_EXERCISE DIRECTIONS:_ Could you work out how many lines in the material below hold the word "savon"? Give only the number in reply.

_INPUT DATA:_

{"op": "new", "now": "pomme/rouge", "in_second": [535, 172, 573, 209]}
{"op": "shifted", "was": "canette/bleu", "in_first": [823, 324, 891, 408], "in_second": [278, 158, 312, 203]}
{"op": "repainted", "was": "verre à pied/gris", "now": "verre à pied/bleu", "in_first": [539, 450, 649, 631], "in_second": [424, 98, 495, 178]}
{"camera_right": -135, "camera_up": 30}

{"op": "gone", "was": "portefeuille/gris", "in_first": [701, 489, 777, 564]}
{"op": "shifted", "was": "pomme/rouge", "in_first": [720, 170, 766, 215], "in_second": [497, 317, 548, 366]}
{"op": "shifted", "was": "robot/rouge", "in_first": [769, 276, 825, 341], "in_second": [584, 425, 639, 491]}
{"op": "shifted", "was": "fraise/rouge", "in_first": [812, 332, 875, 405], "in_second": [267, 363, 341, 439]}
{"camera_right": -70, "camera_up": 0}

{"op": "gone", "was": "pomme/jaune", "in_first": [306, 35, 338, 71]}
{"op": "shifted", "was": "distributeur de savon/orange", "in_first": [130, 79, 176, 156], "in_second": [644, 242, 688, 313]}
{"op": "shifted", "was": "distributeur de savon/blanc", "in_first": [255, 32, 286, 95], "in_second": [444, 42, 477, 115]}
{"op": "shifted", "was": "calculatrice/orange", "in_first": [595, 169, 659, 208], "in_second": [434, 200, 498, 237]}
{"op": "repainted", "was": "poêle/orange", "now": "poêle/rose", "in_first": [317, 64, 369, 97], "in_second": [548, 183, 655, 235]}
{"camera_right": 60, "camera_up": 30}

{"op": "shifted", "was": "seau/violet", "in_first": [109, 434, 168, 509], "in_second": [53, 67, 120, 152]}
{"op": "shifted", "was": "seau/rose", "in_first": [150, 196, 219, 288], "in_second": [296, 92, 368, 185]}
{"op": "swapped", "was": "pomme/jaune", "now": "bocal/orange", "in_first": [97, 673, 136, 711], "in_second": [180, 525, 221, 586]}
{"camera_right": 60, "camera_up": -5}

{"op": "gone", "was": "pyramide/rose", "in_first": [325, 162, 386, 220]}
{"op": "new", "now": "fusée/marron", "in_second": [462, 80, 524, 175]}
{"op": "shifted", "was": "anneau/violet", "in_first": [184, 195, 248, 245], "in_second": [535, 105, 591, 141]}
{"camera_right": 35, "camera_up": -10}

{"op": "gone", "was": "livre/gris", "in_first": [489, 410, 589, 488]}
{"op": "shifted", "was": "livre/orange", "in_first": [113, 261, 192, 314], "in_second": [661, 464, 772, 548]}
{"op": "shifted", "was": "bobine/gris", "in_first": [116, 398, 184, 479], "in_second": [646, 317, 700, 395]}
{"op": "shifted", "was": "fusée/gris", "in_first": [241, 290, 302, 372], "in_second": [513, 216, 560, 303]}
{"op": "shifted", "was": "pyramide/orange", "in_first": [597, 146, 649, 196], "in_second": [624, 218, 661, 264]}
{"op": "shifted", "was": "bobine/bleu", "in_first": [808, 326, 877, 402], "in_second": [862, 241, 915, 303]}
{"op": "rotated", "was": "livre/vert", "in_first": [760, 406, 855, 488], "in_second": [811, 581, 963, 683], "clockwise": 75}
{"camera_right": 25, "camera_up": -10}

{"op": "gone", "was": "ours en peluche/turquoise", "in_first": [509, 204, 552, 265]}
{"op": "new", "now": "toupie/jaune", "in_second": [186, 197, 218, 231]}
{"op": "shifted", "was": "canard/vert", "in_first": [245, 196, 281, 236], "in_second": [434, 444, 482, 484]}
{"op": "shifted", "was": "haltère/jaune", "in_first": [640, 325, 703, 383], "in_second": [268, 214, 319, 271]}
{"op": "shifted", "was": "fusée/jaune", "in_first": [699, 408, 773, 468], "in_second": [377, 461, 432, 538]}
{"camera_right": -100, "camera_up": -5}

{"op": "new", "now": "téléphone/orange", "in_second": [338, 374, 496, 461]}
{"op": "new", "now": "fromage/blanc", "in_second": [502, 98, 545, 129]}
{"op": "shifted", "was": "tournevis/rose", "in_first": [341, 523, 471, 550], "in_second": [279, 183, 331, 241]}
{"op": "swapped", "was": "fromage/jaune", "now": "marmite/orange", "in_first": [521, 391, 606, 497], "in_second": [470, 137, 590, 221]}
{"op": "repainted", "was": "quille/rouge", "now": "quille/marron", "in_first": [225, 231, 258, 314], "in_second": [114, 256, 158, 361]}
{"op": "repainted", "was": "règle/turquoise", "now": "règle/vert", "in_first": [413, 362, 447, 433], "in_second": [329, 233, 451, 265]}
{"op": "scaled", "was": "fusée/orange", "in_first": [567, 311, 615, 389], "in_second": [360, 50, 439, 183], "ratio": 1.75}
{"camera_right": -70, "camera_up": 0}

_RESPONSE TO THE EXERCISE:_ 2